┌──

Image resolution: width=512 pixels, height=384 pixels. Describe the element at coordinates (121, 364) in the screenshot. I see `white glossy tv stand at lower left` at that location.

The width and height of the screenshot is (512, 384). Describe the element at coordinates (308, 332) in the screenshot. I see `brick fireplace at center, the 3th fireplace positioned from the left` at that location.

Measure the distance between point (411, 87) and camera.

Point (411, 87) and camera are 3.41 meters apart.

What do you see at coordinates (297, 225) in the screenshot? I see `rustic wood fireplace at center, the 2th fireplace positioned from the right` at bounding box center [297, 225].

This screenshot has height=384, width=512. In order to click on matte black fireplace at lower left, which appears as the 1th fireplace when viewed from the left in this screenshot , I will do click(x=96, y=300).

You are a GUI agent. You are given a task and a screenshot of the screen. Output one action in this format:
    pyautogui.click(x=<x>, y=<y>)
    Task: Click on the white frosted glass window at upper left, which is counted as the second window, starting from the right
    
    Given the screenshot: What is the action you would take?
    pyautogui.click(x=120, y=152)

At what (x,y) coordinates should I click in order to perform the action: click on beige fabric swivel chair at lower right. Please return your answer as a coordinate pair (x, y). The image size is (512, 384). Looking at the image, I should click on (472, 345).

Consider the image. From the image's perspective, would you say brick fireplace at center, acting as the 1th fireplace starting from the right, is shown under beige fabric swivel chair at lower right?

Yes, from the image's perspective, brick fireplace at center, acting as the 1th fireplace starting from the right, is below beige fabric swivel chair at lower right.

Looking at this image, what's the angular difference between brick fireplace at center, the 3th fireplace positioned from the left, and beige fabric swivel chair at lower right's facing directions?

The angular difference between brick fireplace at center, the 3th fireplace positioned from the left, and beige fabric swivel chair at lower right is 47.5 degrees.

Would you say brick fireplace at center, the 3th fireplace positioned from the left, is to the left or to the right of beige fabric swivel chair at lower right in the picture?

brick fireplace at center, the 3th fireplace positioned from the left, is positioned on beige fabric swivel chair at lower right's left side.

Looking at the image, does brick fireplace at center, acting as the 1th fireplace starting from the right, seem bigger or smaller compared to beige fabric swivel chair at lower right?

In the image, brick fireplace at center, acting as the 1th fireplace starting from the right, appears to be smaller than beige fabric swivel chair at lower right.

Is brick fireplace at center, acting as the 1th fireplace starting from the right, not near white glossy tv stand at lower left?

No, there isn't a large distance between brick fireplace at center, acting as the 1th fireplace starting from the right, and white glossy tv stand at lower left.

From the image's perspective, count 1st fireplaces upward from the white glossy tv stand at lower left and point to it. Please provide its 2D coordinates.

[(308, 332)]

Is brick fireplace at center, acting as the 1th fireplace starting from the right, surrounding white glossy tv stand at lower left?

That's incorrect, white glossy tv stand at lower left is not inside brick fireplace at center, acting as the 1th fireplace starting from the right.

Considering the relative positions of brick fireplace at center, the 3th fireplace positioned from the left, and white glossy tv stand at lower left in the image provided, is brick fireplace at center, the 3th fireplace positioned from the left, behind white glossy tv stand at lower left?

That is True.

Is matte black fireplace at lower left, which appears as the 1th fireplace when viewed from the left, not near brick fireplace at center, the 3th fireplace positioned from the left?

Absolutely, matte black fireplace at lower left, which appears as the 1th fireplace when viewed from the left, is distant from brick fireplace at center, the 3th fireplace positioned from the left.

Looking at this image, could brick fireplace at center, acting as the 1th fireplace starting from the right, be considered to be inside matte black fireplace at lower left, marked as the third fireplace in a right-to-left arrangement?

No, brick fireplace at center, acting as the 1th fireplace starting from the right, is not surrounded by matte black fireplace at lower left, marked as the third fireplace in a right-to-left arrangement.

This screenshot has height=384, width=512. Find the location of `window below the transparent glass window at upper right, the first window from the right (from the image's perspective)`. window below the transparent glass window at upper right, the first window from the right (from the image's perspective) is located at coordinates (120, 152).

└──

■ Your objective: Render each line of the entries above as an item in a numbered list, leaving out the blank lines.

■ Task solution:
1. Image resolution: width=512 pixels, height=384 pixels. Describe the element at coordinates (121, 364) in the screenshot. I see `white glossy tv stand at lower left` at that location.
2. The width and height of the screenshot is (512, 384). Describe the element at coordinates (308, 332) in the screenshot. I see `brick fireplace at center, the 3th fireplace positioned from the left` at that location.
3. Measure the distance between point (411, 87) and camera.
4. Point (411, 87) and camera are 3.41 meters apart.
5. What do you see at coordinates (297, 225) in the screenshot? I see `rustic wood fireplace at center, the 2th fireplace positioned from the right` at bounding box center [297, 225].
6. This screenshot has height=384, width=512. In order to click on matte black fireplace at lower left, which appears as the 1th fireplace when viewed from the left in this screenshot , I will do click(x=96, y=300).
7. You are a GUI agent. You are given a task and a screenshot of the screen. Output one action in this format:
8.     pyautogui.click(x=<x>, y=<y>)
9.     Task: Click on the white frosted glass window at upper left, which is counted as the second window, starting from the right
10.     Given the screenshot: What is the action you would take?
11.     pyautogui.click(x=120, y=152)
12. At what (x,y) coordinates should I click in order to perform the action: click on beige fabric swivel chair at lower right. Please return your answer as a coordinate pair (x, y). The image size is (512, 384). Looking at the image, I should click on (472, 345).
13. Consider the image. From the image's perspective, would you say brick fireplace at center, acting as the 1th fireplace starting from the right, is shown under beige fabric swivel chair at lower right?
14. Yes, from the image's perspective, brick fireplace at center, acting as the 1th fireplace starting from the right, is below beige fabric swivel chair at lower right.
15. Looking at this image, what's the angular difference between brick fireplace at center, the 3th fireplace positioned from the left, and beige fabric swivel chair at lower right's facing directions?
16. The angular difference between brick fireplace at center, the 3th fireplace positioned from the left, and beige fabric swivel chair at lower right is 47.5 degrees.
17. Would you say brick fireplace at center, the 3th fireplace positioned from the left, is to the left or to the right of beige fabric swivel chair at lower right in the picture?
18. brick fireplace at center, the 3th fireplace positioned from the left, is positioned on beige fabric swivel chair at lower right's left side.
19. Looking at the image, does brick fireplace at center, acting as the 1th fireplace starting from the right, seem bigger or smaller compared to beige fabric swivel chair at lower right?
20. In the image, brick fireplace at center, acting as the 1th fireplace starting from the right, appears to be smaller than beige fabric swivel chair at lower right.
21. Is brick fireplace at center, acting as the 1th fireplace starting from the right, not near white glossy tv stand at lower left?
22. No, there isn't a large distance between brick fireplace at center, acting as the 1th fireplace starting from the right, and white glossy tv stand at lower left.
23. From the image's perspective, count 1st fireplaces upward from the white glossy tv stand at lower left and point to it. Please provide its 2D coordinates.
24. [(308, 332)]
25. Is brick fireplace at center, acting as the 1th fireplace starting from the right, surrounding white glossy tv stand at lower left?
26. That's incorrect, white glossy tv stand at lower left is not inside brick fireplace at center, acting as the 1th fireplace starting from the right.
27. Considering the relative positions of brick fireplace at center, the 3th fireplace positioned from the left, and white glossy tv stand at lower left in the image provided, is brick fireplace at center, the 3th fireplace positioned from the left, behind white glossy tv stand at lower left?
28. That is True.
29. Is matte black fireplace at lower left, which appears as the 1th fireplace when viewed from the left, not near brick fireplace at center, the 3th fireplace positioned from the left?
30. Absolutely, matte black fireplace at lower left, which appears as the 1th fireplace when viewed from the left, is distant from brick fireplace at center, the 3th fireplace positioned from the left.
31. Looking at this image, could brick fireplace at center, acting as the 1th fireplace starting from the right, be considered to be inside matte black fireplace at lower left, marked as the third fireplace in a right-to-left arrangement?
32. No, brick fireplace at center, acting as the 1th fireplace starting from the right, is not surrounded by matte black fireplace at lower left, marked as the third fireplace in a right-to-left arrangement.
33. This screenshot has height=384, width=512. Find the location of `window below the transparent glass window at upper right, the first window from the right (from the image's perspective)`. window below the transparent glass window at upper right, the first window from the right (from the image's perspective) is located at coordinates (120, 152).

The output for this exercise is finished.